## WHAT NEEDS TO BE DONE
Write out every record below exactly as given. Leave the pictures out.

## Image sets with object changes
[Start of section]
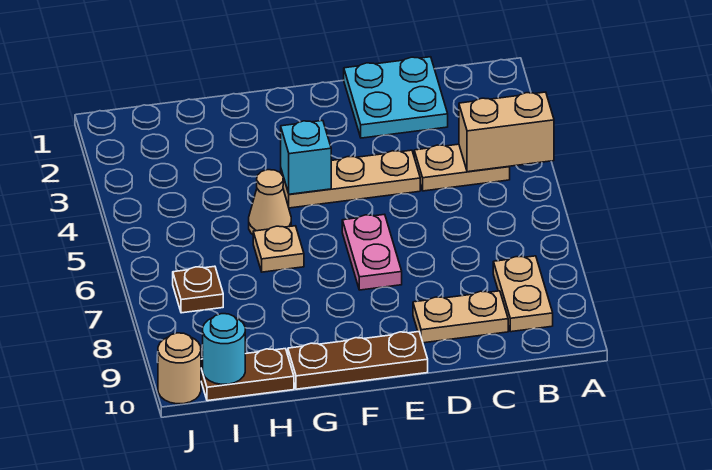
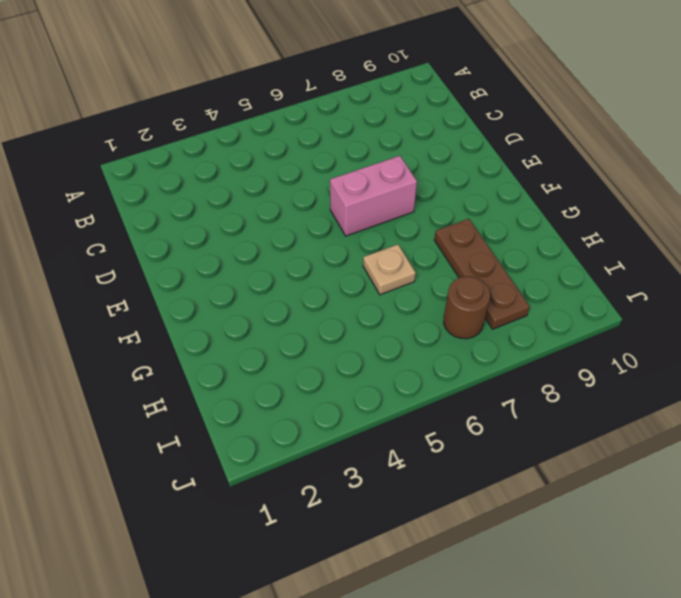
pink brick E6:E7 level 1 -> pink plate E6:E7 level 1
brown plate G8:I8 level 1 -> brown plate E10:G10 level 1
brown round brick I7 level 1 -> brown plate I7 level 1
none -> tan plate B4:C4 level 1
none -> tan plate B8:B9 level 1
none -> cyan plate C1:D2 level 1

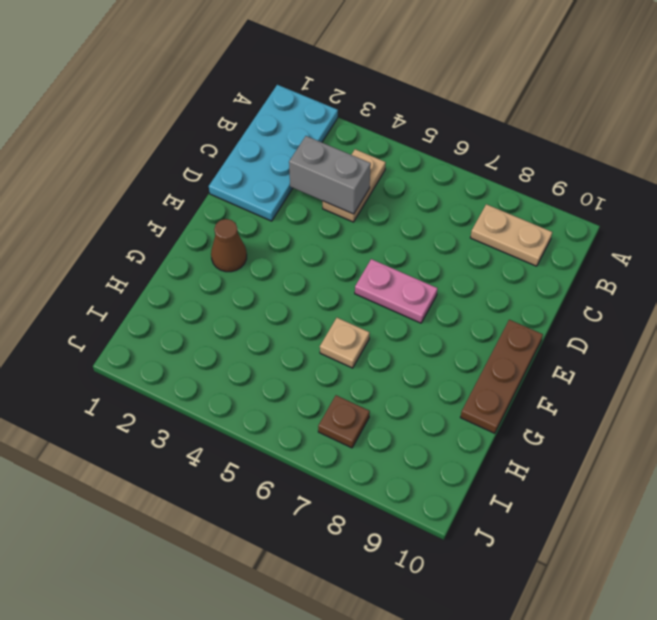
cyan plate A1:D2 level 1 -> cyan plate C1:D2 level 1
grey brick C3:C4 level 2 -> none
brown cone F2 level 1 -> none
none -> tan plate C9:D9 level 1
none -> tan plate D4:F4 level 1
none -> tan cone G5 level 1

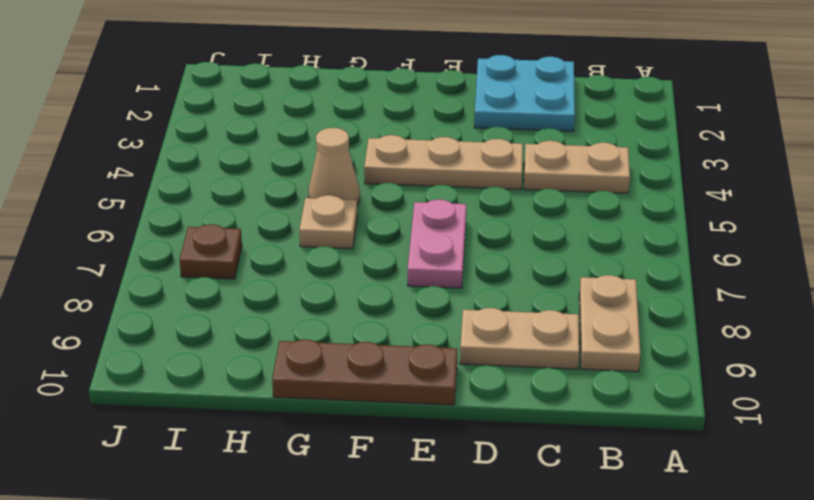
none -> brown plate H10:I10 level 1
none -> tan round brick J10 level 1
none -> tan brick A4:B4 level 2

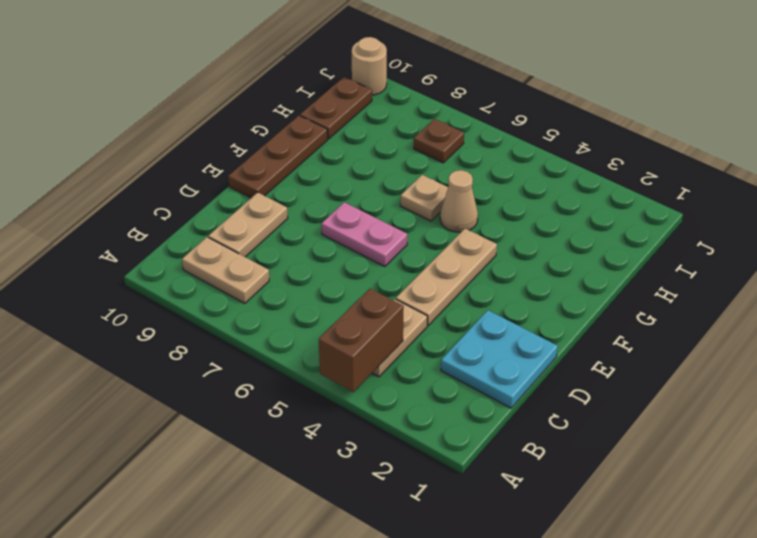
brown brick A4:B4 level 2 -> tan brick A4:B4 level 2
none -> cyan brick F4 level 2
none -> cyan round brick I10 level 2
[End of section]
## ANSWER
pink brick E6:E7 level 1 -> pink plate E6:E7 level 1
brown plate G8:I8 level 1 -> brown plate E10:G10 level 1
brown round brick I7 level 1 -> brown plate I7 level 1
none -> tan plate B4:C4 level 1
none -> tan plate B8:B9 level 1
none -> cyan plate C1:D2 level 1

cyan plate A1:D2 level 1 -> cyan plate C1:D2 level 1
grey brick C3:C4 level 2 -> none
brown cone F2 level 1 -> none
none -> tan plate C9:D9 level 1
none -> tan plate D4:F4 level 1
none -> tan cone G5 level 1

none -> brown plate H10:I10 level 1
none -> tan round brick J10 level 1
none -> tan brick A4:B4 level 2

brown brick A4:B4 level 2 -> tan brick A4:B4 level 2
none -> cyan brick F4 level 2
none -> cyan round brick I10 level 2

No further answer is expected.